#### [WHAT YOU SHOULD DO]
Every record is to be duplicated exactly as it reads, without its images.

#### [SOURCE INFORMATION]
● ● ●
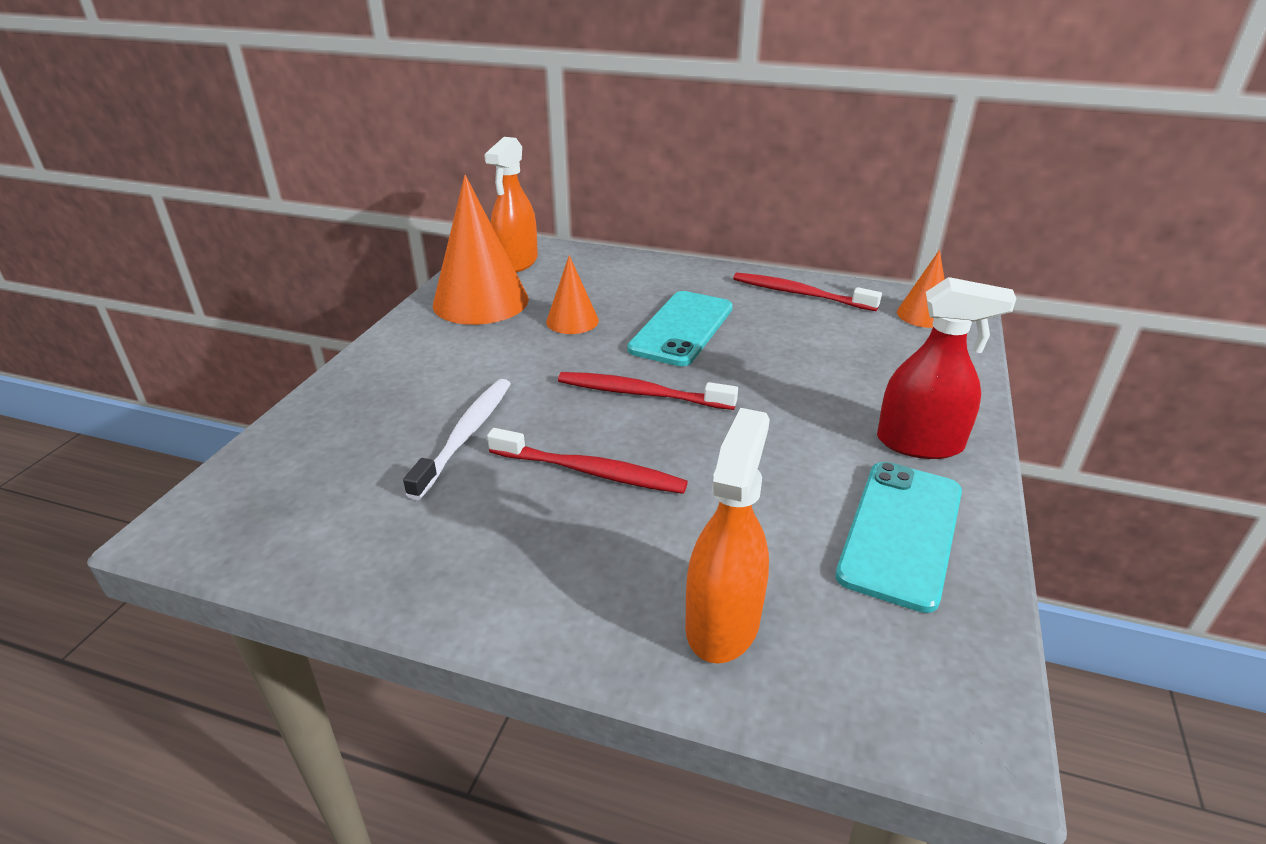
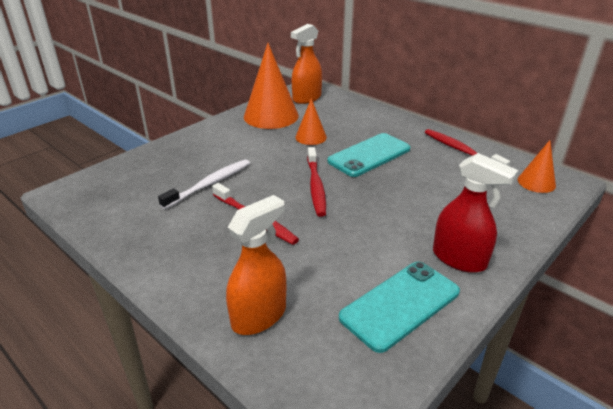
camera: 25 degrees right, 0 degrees up
(642, 394) = (316, 186): red toothbrush -> red toothbrush turned 135 degrees counterclockwise

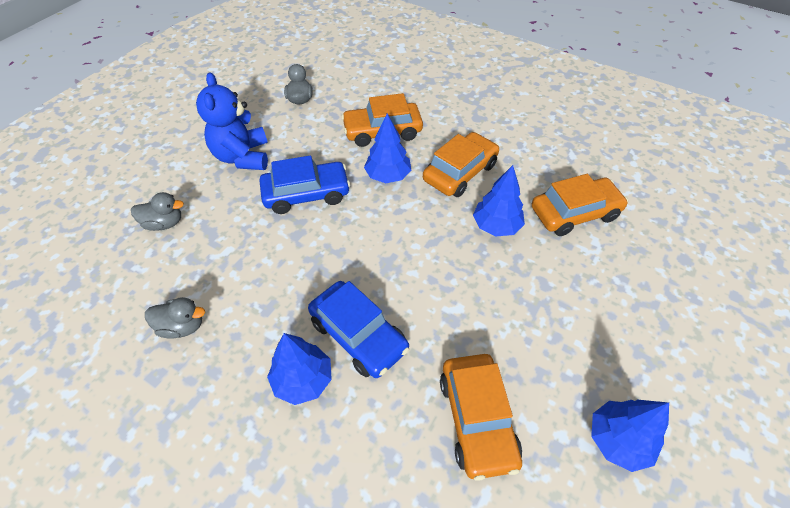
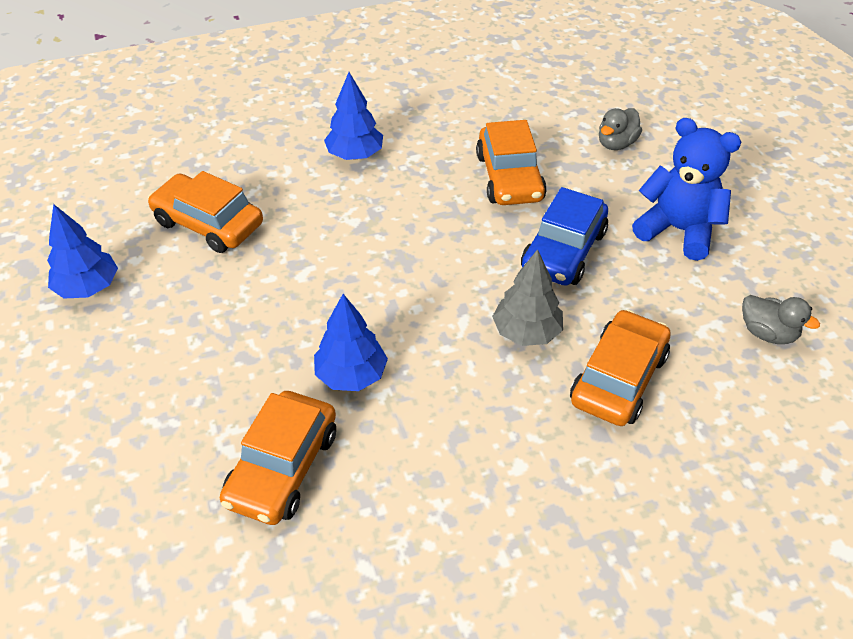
camera: 130 degrees right, 5 degrees down
(182, 326) = (478, 117): grey duck -> none
(358, 335) = (354, 201): blue car -> none
(388, 176) = (526, 332): blue tree -> grey tree
(460, 172) = (464, 405): orange car -> orange car (509, 177)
● ● ●
#### [WRITTEN RESPONSE]
camera: 25 degrees right, 0 degrees up
(642, 394) = (316, 186): red toothbrush -> red toothbrush turned 135 degrees counterclockwise

camera: 130 degrees right, 5 degrees down
(182, 326) = (478, 117): grey duck -> none
(358, 335) = (354, 201): blue car -> none
(388, 176) = (526, 332): blue tree -> grey tree
(460, 172) = (464, 405): orange car -> orange car (509, 177)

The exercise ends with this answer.